Exercise
Whenever an image turns up, omit it and return the remaining data exactly.

Top of Source material

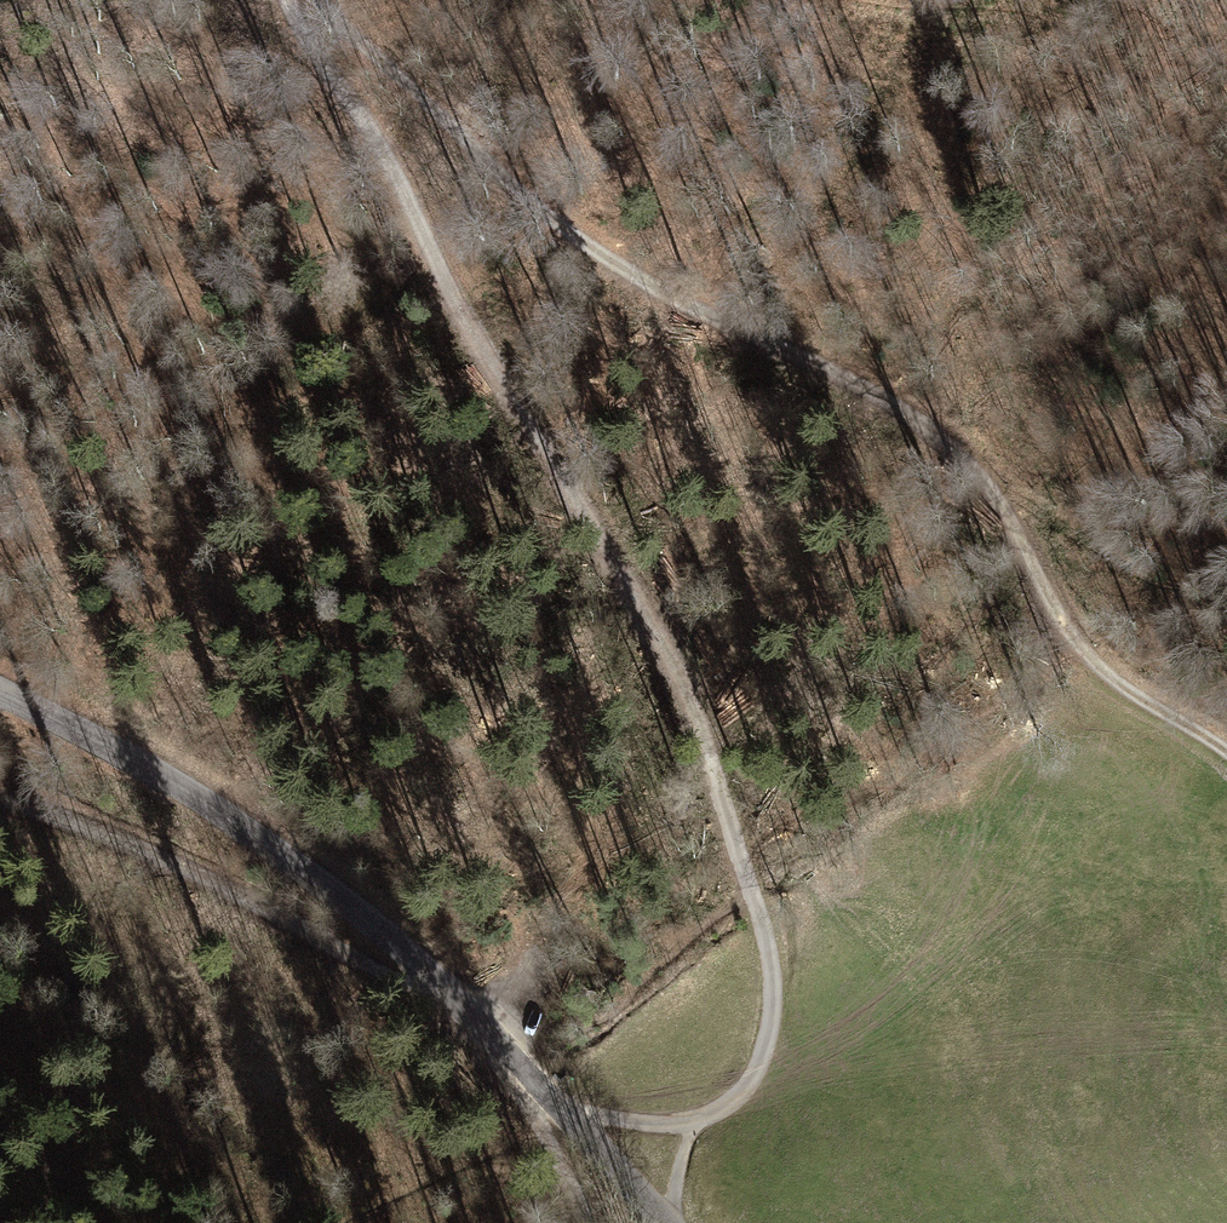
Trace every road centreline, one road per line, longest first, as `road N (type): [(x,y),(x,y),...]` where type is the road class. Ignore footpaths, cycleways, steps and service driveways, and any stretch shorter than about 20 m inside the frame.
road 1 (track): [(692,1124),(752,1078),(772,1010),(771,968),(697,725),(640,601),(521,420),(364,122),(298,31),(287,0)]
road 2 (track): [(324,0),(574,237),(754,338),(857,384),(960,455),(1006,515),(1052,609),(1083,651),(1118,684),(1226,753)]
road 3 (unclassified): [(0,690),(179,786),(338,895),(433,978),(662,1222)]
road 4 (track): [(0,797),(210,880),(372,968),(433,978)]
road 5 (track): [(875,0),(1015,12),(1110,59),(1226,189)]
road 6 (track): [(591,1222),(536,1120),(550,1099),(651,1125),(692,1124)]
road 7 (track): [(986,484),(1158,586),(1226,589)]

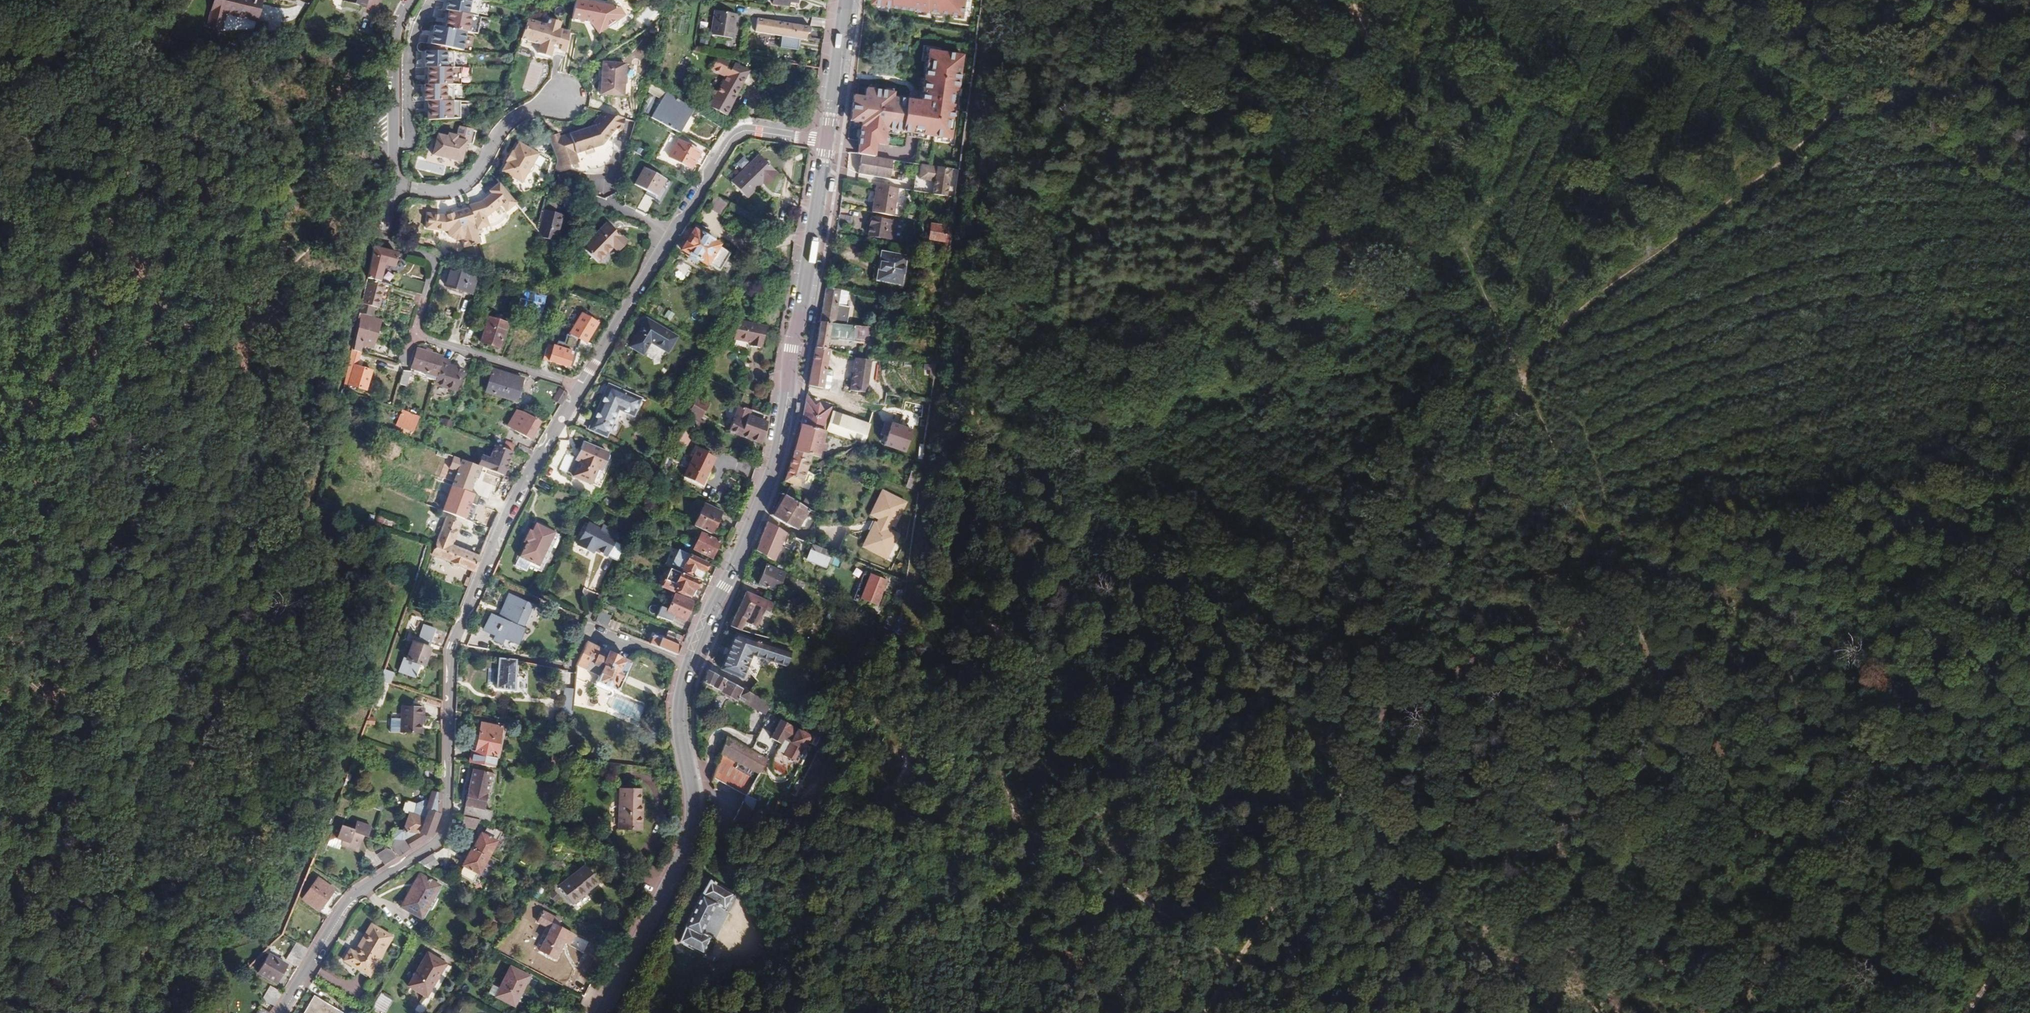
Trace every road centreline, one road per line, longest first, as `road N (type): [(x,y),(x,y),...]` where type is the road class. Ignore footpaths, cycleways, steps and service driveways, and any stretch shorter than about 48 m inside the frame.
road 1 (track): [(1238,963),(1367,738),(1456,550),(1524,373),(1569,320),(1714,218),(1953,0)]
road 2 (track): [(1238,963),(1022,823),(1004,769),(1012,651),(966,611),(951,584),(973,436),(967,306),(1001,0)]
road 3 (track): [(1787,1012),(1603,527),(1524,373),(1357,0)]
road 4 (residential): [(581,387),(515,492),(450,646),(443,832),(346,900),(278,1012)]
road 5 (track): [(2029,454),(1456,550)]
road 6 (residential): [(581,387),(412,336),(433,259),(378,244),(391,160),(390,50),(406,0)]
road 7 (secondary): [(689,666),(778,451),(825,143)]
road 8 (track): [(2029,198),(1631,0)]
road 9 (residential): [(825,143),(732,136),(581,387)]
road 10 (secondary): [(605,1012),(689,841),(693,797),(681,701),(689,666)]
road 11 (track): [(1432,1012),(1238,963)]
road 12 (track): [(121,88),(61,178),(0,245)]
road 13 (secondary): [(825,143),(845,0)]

Bottom of Source material

Expected answer
Trace every road centreline, one road per line, longest first, as `road N (type): [(x,y),(x,y),...]` where type is the road class. Ignore footpaths, cycleways, steps and service driveways, and any stretch shorter than about 20 m inside the frame.
road 1 (track): [(692,1124),(752,1078),(772,1010),(771,968),(697,725),(640,601),(521,420),(364,122),(298,31),(287,0)]
road 2 (track): [(324,0),(574,237),(754,338),(857,384),(960,455),(1006,515),(1052,609),(1083,651),(1118,684),(1226,753)]
road 3 (unclassified): [(0,690),(179,786),(338,895),(433,978),(662,1222)]
road 4 (track): [(0,797),(210,880),(372,968),(433,978)]
road 5 (track): [(875,0),(1015,12),(1110,59),(1226,189)]
road 6 (track): [(591,1222),(536,1120),(550,1099),(651,1125),(692,1124)]
road 7 (track): [(986,484),(1158,586),(1226,589)]

Trace every road centreline, one road per line, longest first, as `road N (type): [(x,y),(x,y),...]` where type is the road class. Ignore footpaths, cycleways, steps and service driveways, and any stretch shorter than about 48 m inside the frame.
road 1 (track): [(1238,963),(1367,738),(1456,550),(1524,373),(1569,320),(1714,218),(1953,0)]
road 2 (track): [(1238,963),(1022,823),(1004,769),(1012,651),(966,611),(951,584),(973,436),(967,306),(1001,0)]
road 3 (track): [(1787,1012),(1603,527),(1524,373),(1357,0)]
road 4 (residential): [(581,387),(515,492),(450,646),(443,832),(346,900),(278,1012)]
road 5 (track): [(2029,454),(1456,550)]
road 6 (residential): [(581,387),(412,336),(433,259),(378,244),(391,160),(390,50),(406,0)]
road 7 (secondary): [(689,666),(778,451),(825,143)]
road 8 (track): [(2029,198),(1631,0)]
road 9 (residential): [(825,143),(732,136),(581,387)]
road 10 (secondary): [(605,1012),(689,841),(693,797),(681,701),(689,666)]
road 11 (track): [(1432,1012),(1238,963)]
road 12 (track): [(121,88),(61,178),(0,245)]
road 13 (secondary): [(825,143),(845,0)]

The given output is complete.